Start of Dataset extract

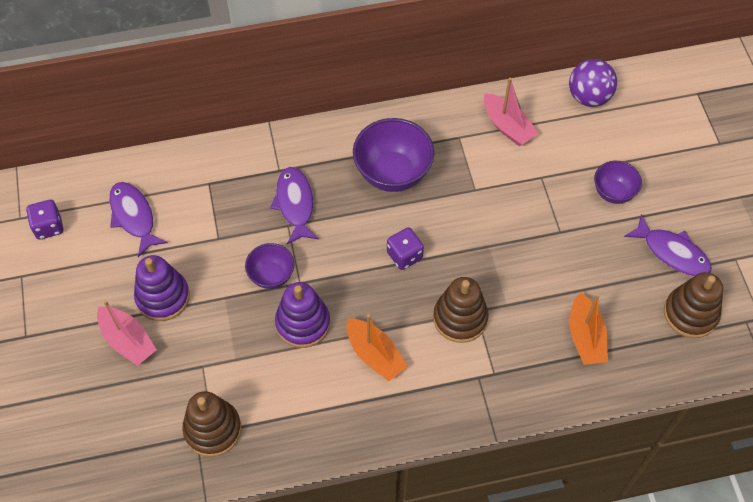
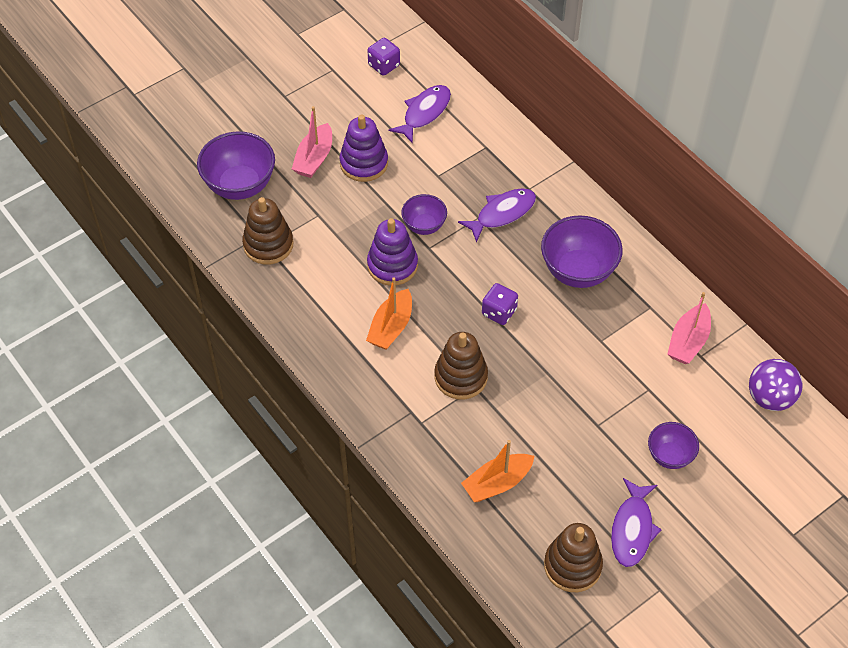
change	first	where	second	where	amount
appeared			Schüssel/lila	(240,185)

End of Dataset extract
Start of Dataset extract

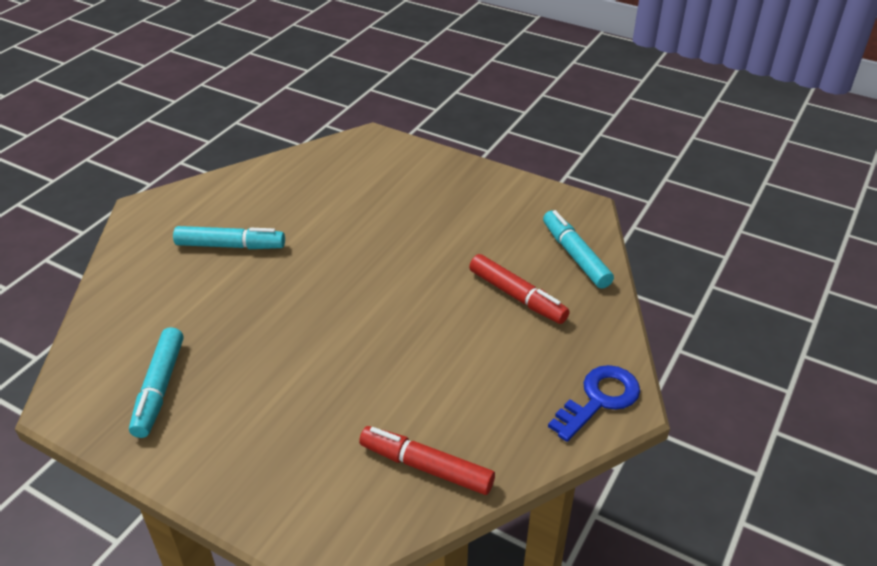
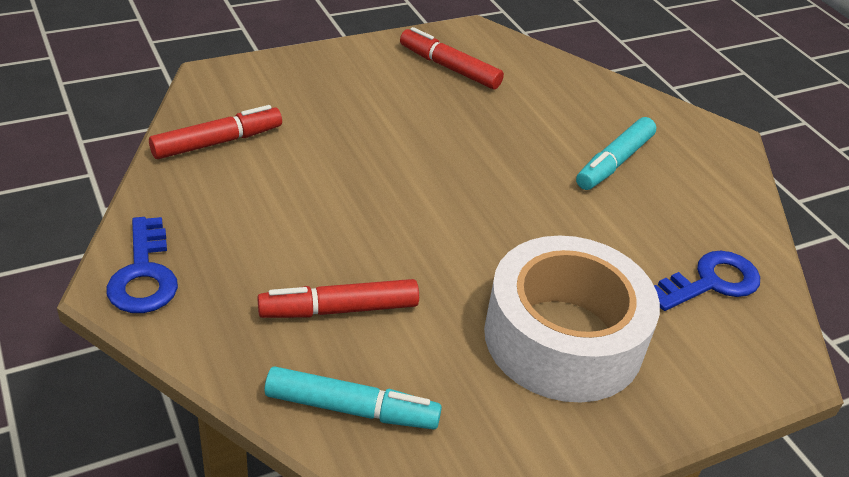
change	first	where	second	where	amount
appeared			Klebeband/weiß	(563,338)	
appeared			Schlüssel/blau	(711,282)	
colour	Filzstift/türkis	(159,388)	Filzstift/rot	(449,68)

End of Dataset extract

■ **Exercise requirements**: Your response should be made up of the lines in the data that contain the word "appeared".

■ **Solution**:
appeared			Schüssel/lila	(240,185)
appeared			Klebeband/weiß	(563,338)	
appeared			Schlüssel/blau	(711,282)	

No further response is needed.